• Collected data:
○ ○ ○

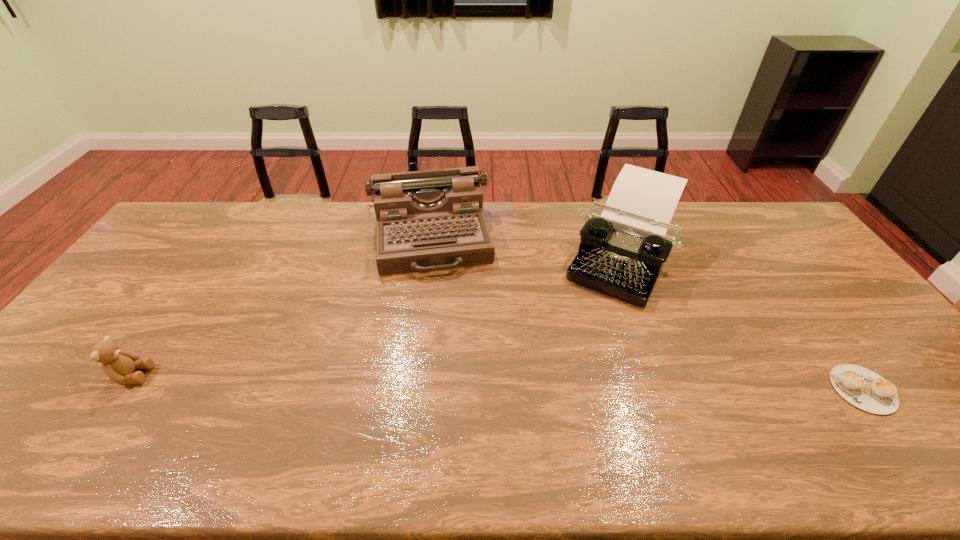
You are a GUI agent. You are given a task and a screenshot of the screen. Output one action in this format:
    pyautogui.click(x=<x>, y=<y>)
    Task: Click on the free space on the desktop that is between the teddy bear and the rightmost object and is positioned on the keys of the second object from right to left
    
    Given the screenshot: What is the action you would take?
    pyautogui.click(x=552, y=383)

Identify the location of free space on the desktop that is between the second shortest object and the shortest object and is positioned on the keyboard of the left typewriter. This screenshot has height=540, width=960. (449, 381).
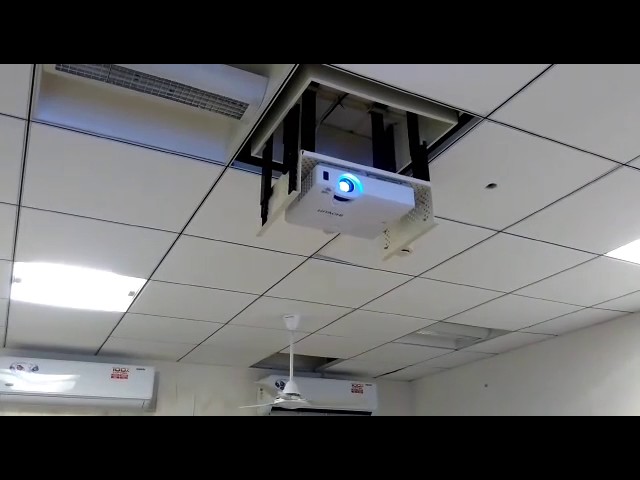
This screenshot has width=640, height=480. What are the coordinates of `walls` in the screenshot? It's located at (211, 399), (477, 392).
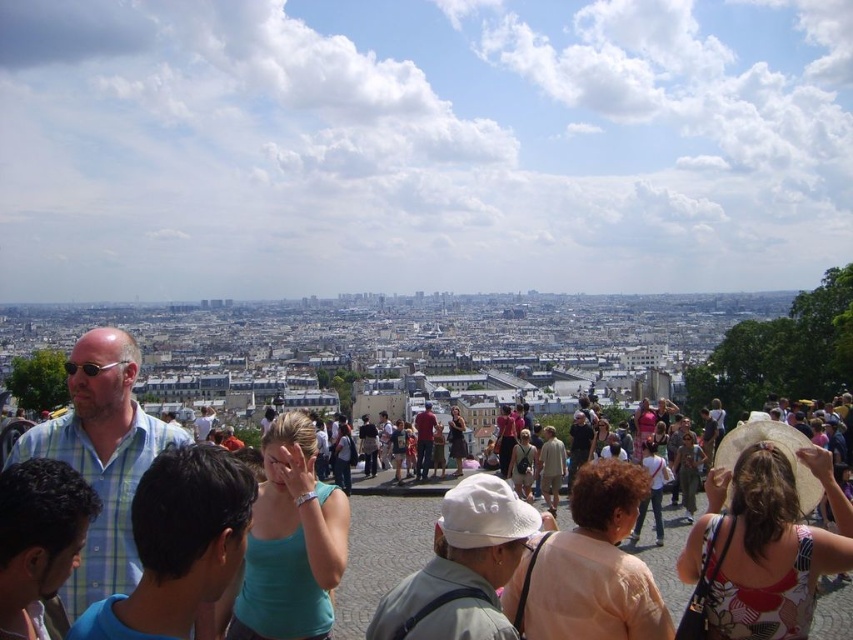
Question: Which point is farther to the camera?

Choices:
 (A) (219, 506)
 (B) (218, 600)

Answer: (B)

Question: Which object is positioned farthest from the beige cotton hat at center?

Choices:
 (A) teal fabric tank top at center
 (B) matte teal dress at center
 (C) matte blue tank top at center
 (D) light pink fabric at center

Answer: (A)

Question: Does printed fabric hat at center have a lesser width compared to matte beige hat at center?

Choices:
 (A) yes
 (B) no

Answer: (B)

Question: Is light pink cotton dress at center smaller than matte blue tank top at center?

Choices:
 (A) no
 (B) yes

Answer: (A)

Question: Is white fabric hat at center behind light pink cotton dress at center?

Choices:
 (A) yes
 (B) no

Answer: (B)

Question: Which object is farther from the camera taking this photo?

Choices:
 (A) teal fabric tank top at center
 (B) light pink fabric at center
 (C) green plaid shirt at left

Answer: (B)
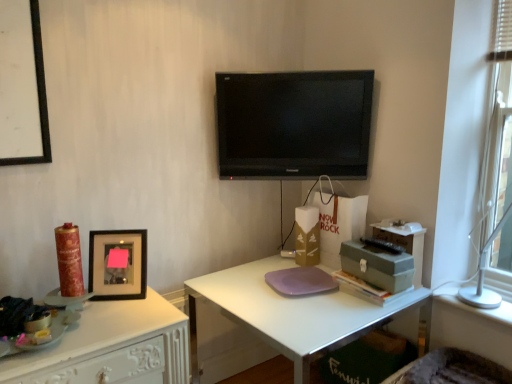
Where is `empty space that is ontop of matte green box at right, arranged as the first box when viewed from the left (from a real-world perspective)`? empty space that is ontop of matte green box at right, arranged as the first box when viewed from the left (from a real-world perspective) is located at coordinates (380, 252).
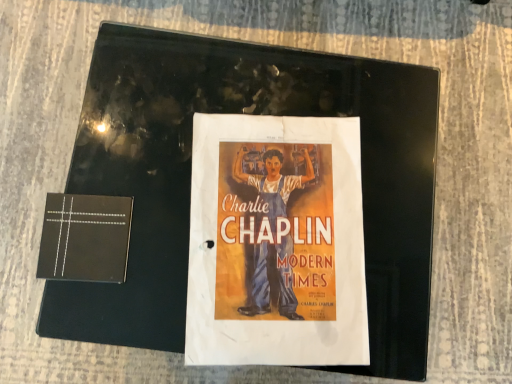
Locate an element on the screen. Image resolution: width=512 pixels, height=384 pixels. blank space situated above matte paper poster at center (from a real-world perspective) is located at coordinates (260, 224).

○ ○ ○

• Action item: Reproduce all of the entries above word for word, omitting the pictures.

• Answer space:
You are a GUI agent. You are given a task and a screenshot of the screen. Output one action in this format:
    pyautogui.click(x=<x>, y=<y>)
    Task: Click on the free space on the desktop that is between the teddy bear and the rightmost object and is positioned on the keys of the second object from right to left
    
    Given the screenshot: What is the action you would take?
    pyautogui.click(x=552, y=383)

Identify the location of free space on the desktop that is between the second shortest object and the shortest object and is positioned on the keyboard of the left typewriter. This screenshot has height=540, width=960. (449, 381).
This screenshot has width=640, height=480. What are the coordinates of `walls` in the screenshot? It's located at (211, 399), (477, 392).
Question: Which point is farther to the camera?

Choices:
 (A) (219, 506)
 (B) (218, 600)

Answer: (B)

Question: Which object is positioned farthest from the beige cotton hat at center?

Choices:
 (A) teal fabric tank top at center
 (B) matte teal dress at center
 (C) matte blue tank top at center
 (D) light pink fabric at center

Answer: (A)

Question: Does printed fabric hat at center have a lesser width compared to matte beige hat at center?

Choices:
 (A) yes
 (B) no

Answer: (B)

Question: Is light pink cotton dress at center smaller than matte blue tank top at center?

Choices:
 (A) no
 (B) yes

Answer: (A)

Question: Is white fabric hat at center behind light pink cotton dress at center?

Choices:
 (A) yes
 (B) no

Answer: (B)

Question: Which object is farther from the camera taking this photo?

Choices:
 (A) teal fabric tank top at center
 (B) light pink fabric at center
 (C) green plaid shirt at left

Answer: (B)
Where is `empty space that is ontop of matte green box at right, arranged as the first box when viewed from the left (from a real-world perspective)`? empty space that is ontop of matte green box at right, arranged as the first box when viewed from the left (from a real-world perspective) is located at coordinates (380, 252).
Locate an element on the screen. Image resolution: width=512 pixels, height=384 pixels. blank space situated above matte paper poster at center (from a real-world perspective) is located at coordinates (260, 224).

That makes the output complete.